▸ Your task
Return an exact transcript of the material below from the line containing "move | grey" through its final line, and no other lines.

▸ Collected material
+ + + +

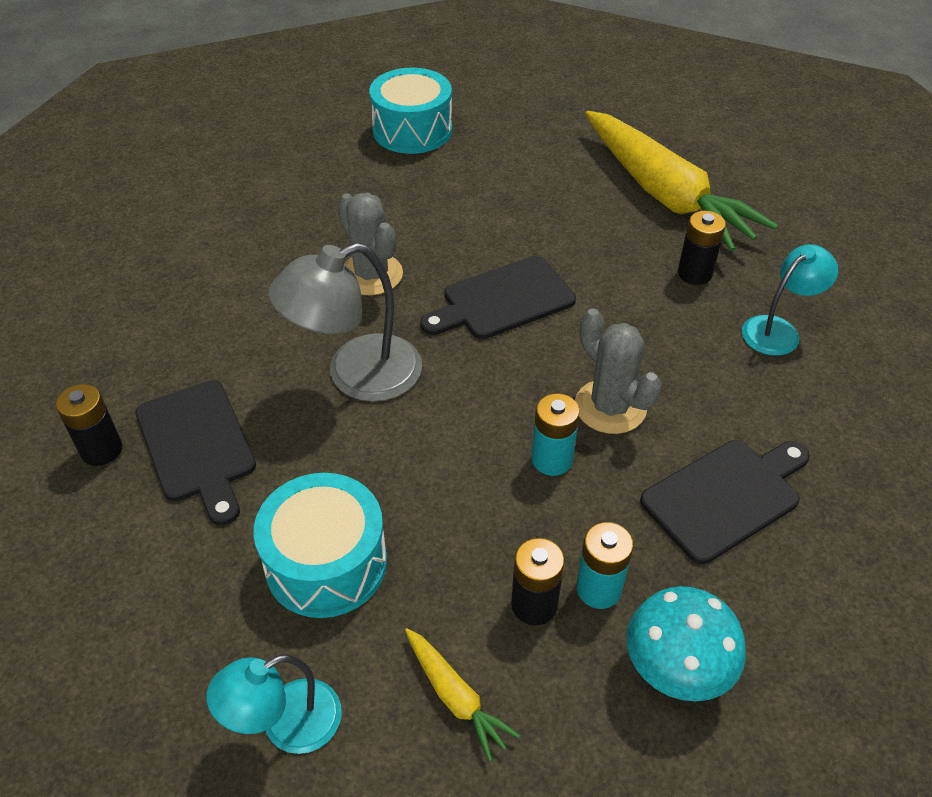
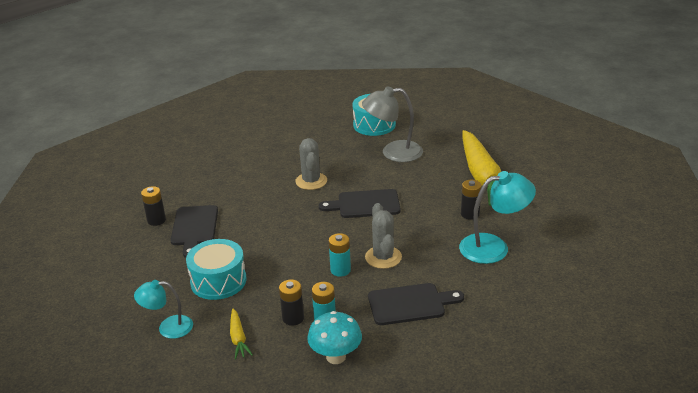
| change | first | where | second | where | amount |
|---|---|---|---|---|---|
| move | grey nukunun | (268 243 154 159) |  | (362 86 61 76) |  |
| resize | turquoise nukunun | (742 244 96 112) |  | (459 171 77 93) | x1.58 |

+ + + +

▸ Your solution
| move | grey nukunun | (268 243 154 159) |  | (362 86 61 76) |  |
| resize | turquoise nukunun | (742 244 96 112) |  | (459 171 77 93) | x1.58 |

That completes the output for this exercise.